WORK TO COMPLETE → With the first line below as the start and the line containing "C5: 22pF (GND, NET4) -> 22pF (GND, NET1)" as the end, copy every line between them exactly, ends included.

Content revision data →

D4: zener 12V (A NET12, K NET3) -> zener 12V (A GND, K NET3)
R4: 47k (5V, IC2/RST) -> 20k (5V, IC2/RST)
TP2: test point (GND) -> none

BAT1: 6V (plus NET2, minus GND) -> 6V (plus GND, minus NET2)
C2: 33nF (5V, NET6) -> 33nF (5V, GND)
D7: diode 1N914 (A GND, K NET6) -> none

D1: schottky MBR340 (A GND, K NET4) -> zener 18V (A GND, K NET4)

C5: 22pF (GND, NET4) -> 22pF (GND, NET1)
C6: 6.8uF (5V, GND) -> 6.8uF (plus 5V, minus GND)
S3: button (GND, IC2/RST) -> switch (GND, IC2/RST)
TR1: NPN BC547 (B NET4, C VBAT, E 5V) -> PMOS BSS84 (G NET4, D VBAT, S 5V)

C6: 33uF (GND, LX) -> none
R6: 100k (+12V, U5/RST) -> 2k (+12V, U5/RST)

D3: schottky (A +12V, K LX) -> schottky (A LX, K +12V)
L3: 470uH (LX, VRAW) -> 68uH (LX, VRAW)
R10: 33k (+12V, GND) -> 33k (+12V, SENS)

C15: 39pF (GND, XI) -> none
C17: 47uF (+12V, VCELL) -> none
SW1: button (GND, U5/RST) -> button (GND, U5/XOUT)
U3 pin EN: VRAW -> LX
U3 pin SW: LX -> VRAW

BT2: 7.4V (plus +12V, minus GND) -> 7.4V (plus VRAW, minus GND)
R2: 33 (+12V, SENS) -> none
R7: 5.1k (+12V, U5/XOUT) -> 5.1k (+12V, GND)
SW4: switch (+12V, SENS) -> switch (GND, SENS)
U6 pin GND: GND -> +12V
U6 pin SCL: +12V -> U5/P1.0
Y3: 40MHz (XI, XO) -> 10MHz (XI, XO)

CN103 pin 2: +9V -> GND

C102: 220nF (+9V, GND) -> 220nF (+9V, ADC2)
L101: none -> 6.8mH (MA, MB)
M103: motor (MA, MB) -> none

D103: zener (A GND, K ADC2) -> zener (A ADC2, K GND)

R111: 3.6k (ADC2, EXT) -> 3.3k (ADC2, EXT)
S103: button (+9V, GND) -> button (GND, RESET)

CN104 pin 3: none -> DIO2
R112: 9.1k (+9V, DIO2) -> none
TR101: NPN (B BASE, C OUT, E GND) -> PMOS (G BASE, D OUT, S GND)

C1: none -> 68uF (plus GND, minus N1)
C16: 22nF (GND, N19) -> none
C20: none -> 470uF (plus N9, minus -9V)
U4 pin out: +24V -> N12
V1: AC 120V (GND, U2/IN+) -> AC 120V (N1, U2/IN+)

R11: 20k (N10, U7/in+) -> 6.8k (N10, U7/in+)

OUTPUT OF THE EXERCISE →
D4: zener 12V (A NET12, K NET3) -> zener 12V (A GND, K NET3)
R4: 47k (5V, IC2/RST) -> 20k (5V, IC2/RST)
TP2: test point (GND) -> none

BAT1: 6V (plus NET2, minus GND) -> 6V (plus GND, minus NET2)
C2: 33nF (5V, NET6) -> 33nF (5V, GND)
D7: diode 1N914 (A GND, K NET6) -> none

D1: schottky MBR340 (A GND, K NET4) -> zener 18V (A GND, K NET4)

C5: 22pF (GND, NET4) -> 22pF (GND, NET1)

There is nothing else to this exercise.